* Material provided:
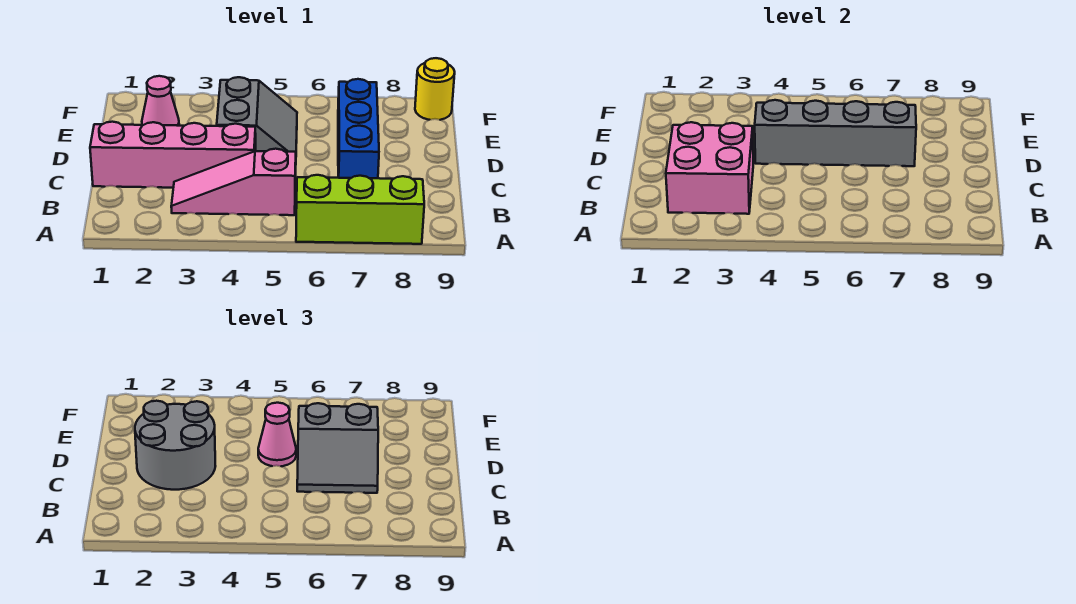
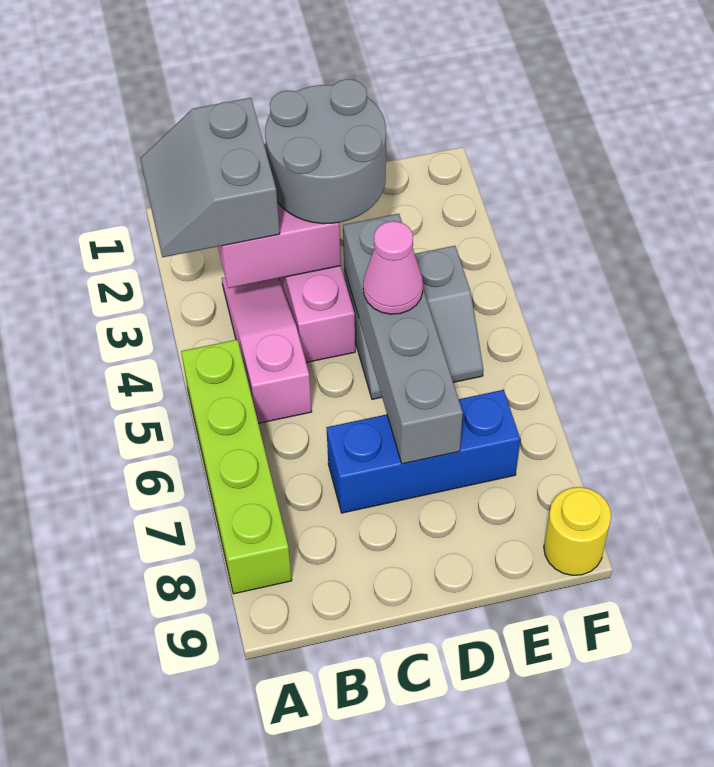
lime brick A6:A8 level 1 -> lime brick A5:A8 level 1
grey slope C6:D7 level 3 top D -> grey slope A2:B3 level 3 top B
pink cone E2 level 1 -> none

* Activity: An exact transcript of the listing is needed, free of pictures.

* Exercise answer:
lime brick A6:A8 level 1 -> lime brick A5:A8 level 1
grey slope C6:D7 level 3 top D -> grey slope A2:B3 level 3 top B
pink cone E2 level 1 -> none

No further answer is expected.